Source data:
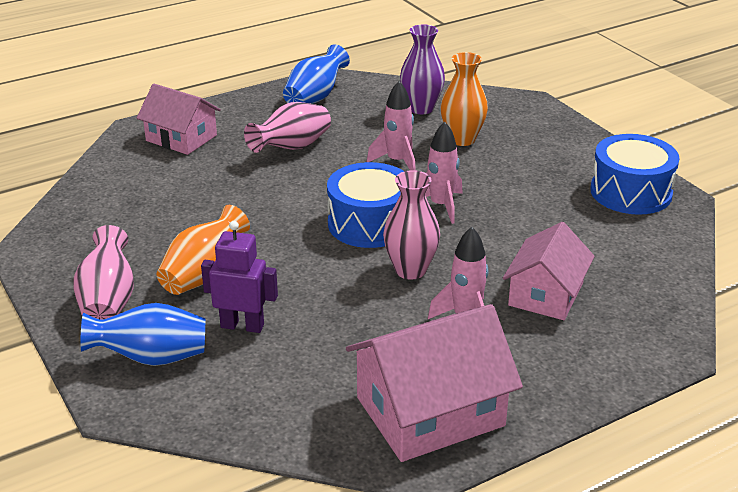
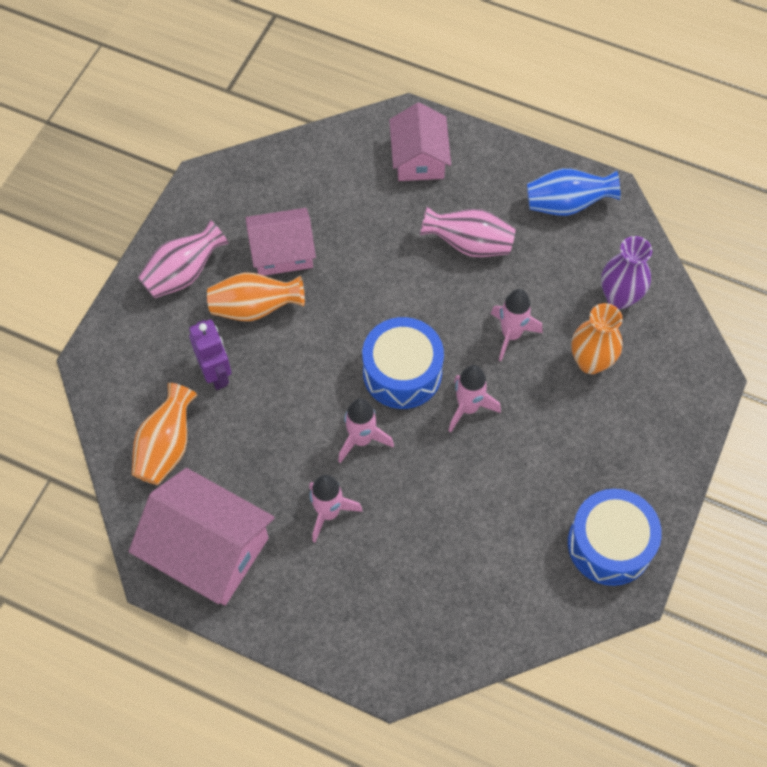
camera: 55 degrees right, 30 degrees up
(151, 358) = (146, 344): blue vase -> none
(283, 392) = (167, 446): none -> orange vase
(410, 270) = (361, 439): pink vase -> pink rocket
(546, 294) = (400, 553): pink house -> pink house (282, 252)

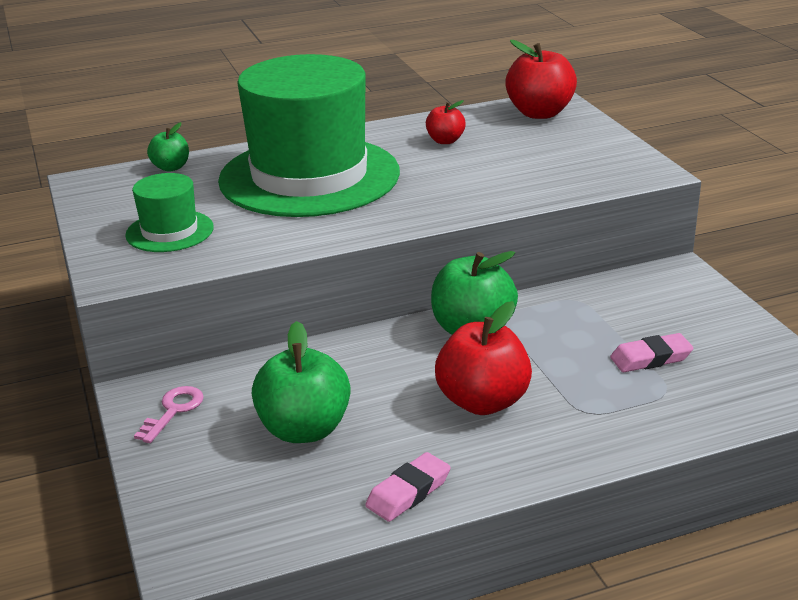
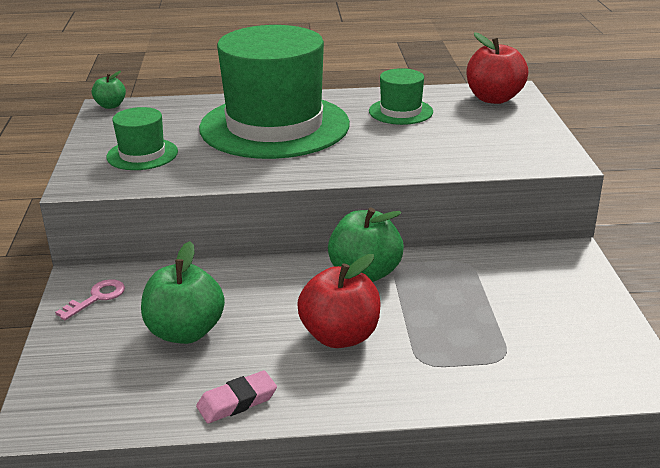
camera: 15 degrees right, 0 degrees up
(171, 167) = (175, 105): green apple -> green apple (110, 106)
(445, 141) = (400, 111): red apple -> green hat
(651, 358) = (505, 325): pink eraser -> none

• HOW TO COMPLETE THIS TASK
Where a picture appears in the data, omit it; restate the rest word for word.

• RESULT OF THE TASK
camera: 55 degrees right, 30 degrees up
(151, 358) = (146, 344): blue vase -> none
(283, 392) = (167, 446): none -> orange vase
(410, 270) = (361, 439): pink vase -> pink rocket
(546, 294) = (400, 553): pink house -> pink house (282, 252)

camera: 15 degrees right, 0 degrees up
(171, 167) = (175, 105): green apple -> green apple (110, 106)
(445, 141) = (400, 111): red apple -> green hat
(651, 358) = (505, 325): pink eraser -> none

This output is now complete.